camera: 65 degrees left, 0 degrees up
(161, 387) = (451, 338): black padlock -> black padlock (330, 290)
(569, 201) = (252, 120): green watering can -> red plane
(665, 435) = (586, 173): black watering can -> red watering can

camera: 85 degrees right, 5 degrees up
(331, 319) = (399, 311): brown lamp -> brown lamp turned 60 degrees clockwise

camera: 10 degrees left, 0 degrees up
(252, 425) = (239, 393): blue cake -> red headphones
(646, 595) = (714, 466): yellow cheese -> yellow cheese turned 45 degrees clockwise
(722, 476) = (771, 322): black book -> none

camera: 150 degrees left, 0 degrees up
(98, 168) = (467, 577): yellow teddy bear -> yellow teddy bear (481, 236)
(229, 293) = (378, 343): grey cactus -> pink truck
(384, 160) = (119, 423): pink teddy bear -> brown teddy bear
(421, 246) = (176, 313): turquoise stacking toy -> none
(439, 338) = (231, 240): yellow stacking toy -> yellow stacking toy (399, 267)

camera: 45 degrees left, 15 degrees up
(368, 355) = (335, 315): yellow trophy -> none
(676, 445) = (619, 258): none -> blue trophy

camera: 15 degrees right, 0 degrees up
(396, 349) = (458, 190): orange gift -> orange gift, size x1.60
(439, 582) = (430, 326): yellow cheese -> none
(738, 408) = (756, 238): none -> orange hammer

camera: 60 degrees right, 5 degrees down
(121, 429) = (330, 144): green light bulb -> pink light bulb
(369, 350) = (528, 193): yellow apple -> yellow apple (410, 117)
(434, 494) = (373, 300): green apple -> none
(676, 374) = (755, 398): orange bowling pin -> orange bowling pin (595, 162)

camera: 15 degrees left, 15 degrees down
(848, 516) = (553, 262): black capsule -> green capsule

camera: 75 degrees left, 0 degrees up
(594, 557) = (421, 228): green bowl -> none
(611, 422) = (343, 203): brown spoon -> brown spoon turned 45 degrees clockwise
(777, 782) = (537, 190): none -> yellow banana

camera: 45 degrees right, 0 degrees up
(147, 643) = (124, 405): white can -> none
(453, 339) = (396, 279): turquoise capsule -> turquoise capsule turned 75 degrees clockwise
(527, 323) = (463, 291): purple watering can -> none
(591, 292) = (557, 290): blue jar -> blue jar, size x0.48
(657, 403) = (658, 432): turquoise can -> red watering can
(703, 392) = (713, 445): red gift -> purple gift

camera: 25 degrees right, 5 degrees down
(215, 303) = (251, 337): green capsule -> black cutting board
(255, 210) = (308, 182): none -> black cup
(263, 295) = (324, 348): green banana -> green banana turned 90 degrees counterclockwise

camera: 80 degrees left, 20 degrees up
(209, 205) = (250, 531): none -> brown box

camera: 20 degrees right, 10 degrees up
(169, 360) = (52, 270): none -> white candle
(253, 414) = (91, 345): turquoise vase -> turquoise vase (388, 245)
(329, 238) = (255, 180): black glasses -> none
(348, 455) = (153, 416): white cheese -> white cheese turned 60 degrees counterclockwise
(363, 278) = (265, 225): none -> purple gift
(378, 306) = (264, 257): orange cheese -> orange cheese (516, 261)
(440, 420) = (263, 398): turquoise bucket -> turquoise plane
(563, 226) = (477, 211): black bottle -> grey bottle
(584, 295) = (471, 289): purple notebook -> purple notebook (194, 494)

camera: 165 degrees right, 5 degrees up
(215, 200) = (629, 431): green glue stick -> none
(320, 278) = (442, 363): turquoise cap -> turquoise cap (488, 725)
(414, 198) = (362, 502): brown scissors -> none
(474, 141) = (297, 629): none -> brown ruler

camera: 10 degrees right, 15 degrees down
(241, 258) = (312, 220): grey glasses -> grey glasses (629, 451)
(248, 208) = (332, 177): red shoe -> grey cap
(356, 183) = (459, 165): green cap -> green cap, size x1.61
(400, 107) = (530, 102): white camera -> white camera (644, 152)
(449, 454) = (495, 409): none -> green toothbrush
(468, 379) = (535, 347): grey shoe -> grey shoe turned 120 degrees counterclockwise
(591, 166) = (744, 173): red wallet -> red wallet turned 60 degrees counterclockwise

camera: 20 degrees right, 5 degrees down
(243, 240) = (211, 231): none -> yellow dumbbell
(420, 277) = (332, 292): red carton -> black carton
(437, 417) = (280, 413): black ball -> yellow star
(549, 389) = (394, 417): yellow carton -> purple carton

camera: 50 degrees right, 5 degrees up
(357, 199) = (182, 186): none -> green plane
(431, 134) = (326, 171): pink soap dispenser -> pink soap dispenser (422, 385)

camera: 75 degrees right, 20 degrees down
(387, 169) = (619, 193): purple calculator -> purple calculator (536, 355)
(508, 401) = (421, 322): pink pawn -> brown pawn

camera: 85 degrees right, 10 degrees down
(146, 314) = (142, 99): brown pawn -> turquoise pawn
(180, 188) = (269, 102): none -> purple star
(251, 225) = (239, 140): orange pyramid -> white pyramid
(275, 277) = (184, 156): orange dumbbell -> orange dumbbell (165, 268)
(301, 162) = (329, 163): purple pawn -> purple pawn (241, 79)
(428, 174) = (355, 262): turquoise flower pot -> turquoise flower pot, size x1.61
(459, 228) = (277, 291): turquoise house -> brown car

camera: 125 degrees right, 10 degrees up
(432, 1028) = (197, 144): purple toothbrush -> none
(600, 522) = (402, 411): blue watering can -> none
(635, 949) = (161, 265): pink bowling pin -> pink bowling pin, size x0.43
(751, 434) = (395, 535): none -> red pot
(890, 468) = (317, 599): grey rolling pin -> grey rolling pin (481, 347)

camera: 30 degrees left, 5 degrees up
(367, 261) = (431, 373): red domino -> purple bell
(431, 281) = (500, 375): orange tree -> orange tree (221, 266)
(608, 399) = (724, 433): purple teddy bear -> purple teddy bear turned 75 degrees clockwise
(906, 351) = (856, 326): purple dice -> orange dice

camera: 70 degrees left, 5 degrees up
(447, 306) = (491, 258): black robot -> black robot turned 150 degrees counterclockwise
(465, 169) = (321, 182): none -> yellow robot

======

The problem >>
With "pink" as the string to match, show every line of the entries above that has it.

Expected answer >>
(229, 293) = (378, 343): grey cactus -> pink truck
(384, 160) = (119, 423): pink teddy bear -> brown teddy bear
(121, 429) = (330, 144): green light bulb -> pink light bulb
(431, 134) = (326, 171): pink soap dispenser -> pink soap dispenser (422, 385)
(508, 401) = (421, 322): pink pawn -> brown pawn
(635, 949) = (161, 265): pink bowling pin -> pink bowling pin, size x0.43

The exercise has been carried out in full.